How to complete this task: Could you copy every line of the data that contains "white"?

Input data:
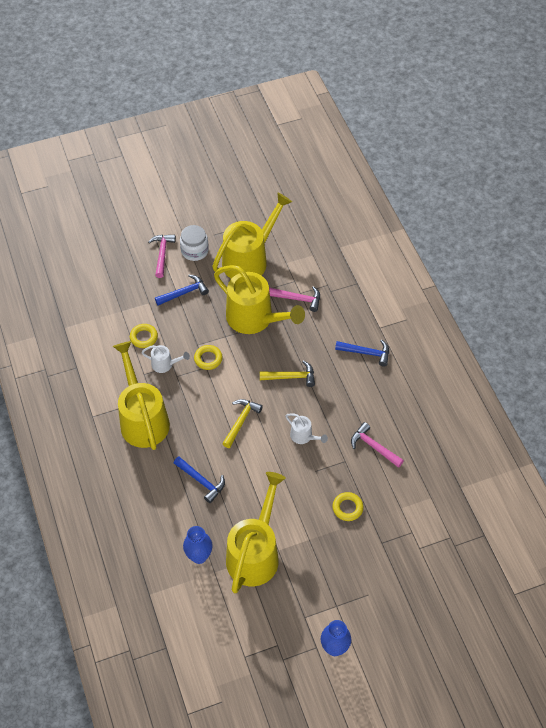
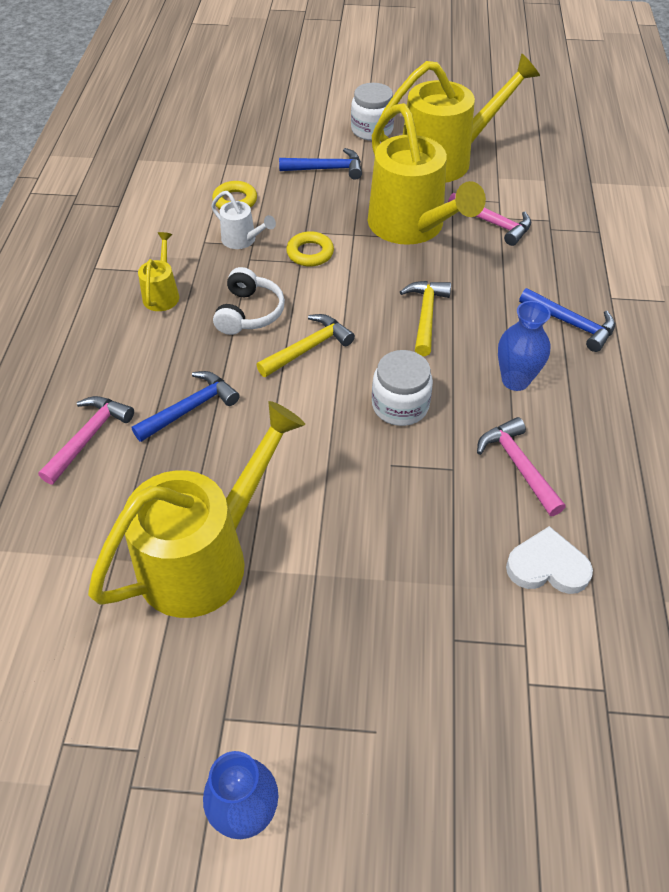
camera: 25 degrees right, 5 degrees down
(142, 418) = (162, 294): yellow watering can -> yellow watering can, size x0.44
(162, 254) = (324, 122): pink hammer -> pink hammer (88, 437)
(197, 412) = (249, 313): none -> white headphones
(199, 556) = (107, 521): blue vase -> blue vase (515, 380)
(201, 481) = (190, 408): blue hammer -> blue hammer turned 105 degrees counterclockwise
(291, 377) = (426, 316): yellow hammer -> yellow hammer turned 105 degrees counterclockwise
(304, 436) = (400, 405): white watering can -> white jar
(347, 508) = (417, 548): yellow ring -> none
(406, 492) = (547, 566): none -> white heart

Answer to this exercise:
(197, 412) = (249, 313): none -> white headphones
(304, 436) = (400, 405): white watering can -> white jar
(406, 492) = (547, 566): none -> white heart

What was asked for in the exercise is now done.